Revision comparison data:
********

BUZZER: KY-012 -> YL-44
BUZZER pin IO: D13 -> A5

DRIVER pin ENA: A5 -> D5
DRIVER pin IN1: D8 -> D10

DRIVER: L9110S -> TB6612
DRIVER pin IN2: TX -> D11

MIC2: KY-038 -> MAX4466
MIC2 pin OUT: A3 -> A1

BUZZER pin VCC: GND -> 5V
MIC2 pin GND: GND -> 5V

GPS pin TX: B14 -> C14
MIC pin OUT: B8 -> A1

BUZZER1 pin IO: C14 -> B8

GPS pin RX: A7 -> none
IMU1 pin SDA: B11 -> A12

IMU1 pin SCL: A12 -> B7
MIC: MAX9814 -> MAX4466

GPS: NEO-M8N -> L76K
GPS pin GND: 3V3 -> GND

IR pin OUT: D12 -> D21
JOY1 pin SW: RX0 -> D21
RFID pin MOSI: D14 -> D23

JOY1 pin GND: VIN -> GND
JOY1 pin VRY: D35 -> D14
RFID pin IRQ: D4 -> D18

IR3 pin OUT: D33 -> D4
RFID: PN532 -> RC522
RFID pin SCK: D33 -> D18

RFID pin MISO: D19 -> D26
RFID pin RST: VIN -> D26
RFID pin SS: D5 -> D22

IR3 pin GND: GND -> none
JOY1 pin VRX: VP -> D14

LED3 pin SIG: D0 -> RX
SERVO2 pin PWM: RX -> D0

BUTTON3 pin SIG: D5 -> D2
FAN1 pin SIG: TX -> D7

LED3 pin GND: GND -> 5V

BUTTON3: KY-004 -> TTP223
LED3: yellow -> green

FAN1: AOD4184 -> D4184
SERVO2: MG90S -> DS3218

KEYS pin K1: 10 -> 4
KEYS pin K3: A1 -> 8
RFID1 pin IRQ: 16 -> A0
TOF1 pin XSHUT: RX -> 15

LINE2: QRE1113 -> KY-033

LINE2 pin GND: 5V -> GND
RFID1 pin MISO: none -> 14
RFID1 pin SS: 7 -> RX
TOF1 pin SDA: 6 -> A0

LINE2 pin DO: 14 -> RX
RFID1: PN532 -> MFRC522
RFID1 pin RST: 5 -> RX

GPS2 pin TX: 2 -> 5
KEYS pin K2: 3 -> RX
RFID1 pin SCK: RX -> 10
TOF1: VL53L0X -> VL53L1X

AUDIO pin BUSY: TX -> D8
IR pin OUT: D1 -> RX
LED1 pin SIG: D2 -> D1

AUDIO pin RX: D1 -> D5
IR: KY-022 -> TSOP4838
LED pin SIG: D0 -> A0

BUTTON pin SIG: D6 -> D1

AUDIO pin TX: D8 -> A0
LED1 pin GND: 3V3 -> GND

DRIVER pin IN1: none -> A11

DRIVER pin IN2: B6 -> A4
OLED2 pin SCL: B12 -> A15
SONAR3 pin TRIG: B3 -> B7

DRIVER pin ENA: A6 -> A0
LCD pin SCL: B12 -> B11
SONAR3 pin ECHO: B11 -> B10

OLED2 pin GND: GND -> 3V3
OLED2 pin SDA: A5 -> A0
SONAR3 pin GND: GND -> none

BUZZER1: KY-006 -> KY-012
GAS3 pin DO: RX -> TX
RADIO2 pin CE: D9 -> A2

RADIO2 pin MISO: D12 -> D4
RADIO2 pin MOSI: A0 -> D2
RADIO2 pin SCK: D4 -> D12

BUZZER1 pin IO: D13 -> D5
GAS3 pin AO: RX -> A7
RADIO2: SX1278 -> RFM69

********

TRY IT: Nothing in the records above may be left out when you repeat them exactly.

ANSWER SPACE:
BUZZER: KY-012 -> YL-44
BUZZER pin IO: D13 -> A5

DRIVER pin ENA: A5 -> D5
DRIVER pin IN1: D8 -> D10

DRIVER: L9110S -> TB6612
DRIVER pin IN2: TX -> D11

MIC2: KY-038 -> MAX4466
MIC2 pin OUT: A3 -> A1

BUZZER pin VCC: GND -> 5V
MIC2 pin GND: GND -> 5V

GPS pin TX: B14 -> C14
MIC pin OUT: B8 -> A1

BUZZER1 pin IO: C14 -> B8

GPS pin RX: A7 -> none
IMU1 pin SDA: B11 -> A12

IMU1 pin SCL: A12 -> B7
MIC: MAX9814 -> MAX4466

GPS: NEO-M8N -> L76K
GPS pin GND: 3V3 -> GND

IR pin OUT: D12 -> D21
JOY1 pin SW: RX0 -> D21
RFID pin MOSI: D14 -> D23

JOY1 pin GND: VIN -> GND
JOY1 pin VRY: D35 -> D14
RFID pin IRQ: D4 -> D18

IR3 pin OUT: D33 -> D4
RFID: PN532 -> RC522
RFID pin SCK: D33 -> D18

RFID pin MISO: D19 -> D26
RFID pin RST: VIN -> D26
RFID pin SS: D5 -> D22

IR3 pin GND: GND -> none
JOY1 pin VRX: VP -> D14

LED3 pin SIG: D0 -> RX
SERVO2 pin PWM: RX -> D0

BUTTON3 pin SIG: D5 -> D2
FAN1 pin SIG: TX -> D7

LED3 pin GND: GND -> 5V

BUTTON3: KY-004 -> TTP223
LED3: yellow -> green

FAN1: AOD4184 -> D4184
SERVO2: MG90S -> DS3218

KEYS pin K1: 10 -> 4
KEYS pin K3: A1 -> 8
RFID1 pin IRQ: 16 -> A0
TOF1 pin XSHUT: RX -> 15

LINE2: QRE1113 -> KY-033

LINE2 pin GND: 5V -> GND
RFID1 pin MISO: none -> 14
RFID1 pin SS: 7 -> RX
TOF1 pin SDA: 6 -> A0

LINE2 pin DO: 14 -> RX
RFID1: PN532 -> MFRC522
RFID1 pin RST: 5 -> RX

GPS2 pin TX: 2 -> 5
KEYS pin K2: 3 -> RX
RFID1 pin SCK: RX -> 10
TOF1: VL53L0X -> VL53L1X

AUDIO pin BUSY: TX -> D8
IR pin OUT: D1 -> RX
LED1 pin SIG: D2 -> D1

AUDIO pin RX: D1 -> D5
IR: KY-022 -> TSOP4838
LED pin SIG: D0 -> A0

BUTTON pin SIG: D6 -> D1

AUDIO pin TX: D8 -> A0
LED1 pin GND: 3V3 -> GND

DRIVER pin IN1: none -> A11

DRIVER pin IN2: B6 -> A4
OLED2 pin SCL: B12 -> A15
SONAR3 pin TRIG: B3 -> B7

DRIVER pin ENA: A6 -> A0
LCD pin SCL: B12 -> B11
SONAR3 pin ECHO: B11 -> B10

OLED2 pin GND: GND -> 3V3
OLED2 pin SDA: A5 -> A0
SONAR3 pin GND: GND -> none

BUZZER1: KY-006 -> KY-012
GAS3 pin DO: RX -> TX
RADIO2 pin CE: D9 -> A2

RADIO2 pin MISO: D12 -> D4
RADIO2 pin MOSI: A0 -> D2
RADIO2 pin SCK: D4 -> D12

BUZZER1 pin IO: D13 -> D5
GAS3 pin AO: RX -> A7
RADIO2: SX1278 -> RFM69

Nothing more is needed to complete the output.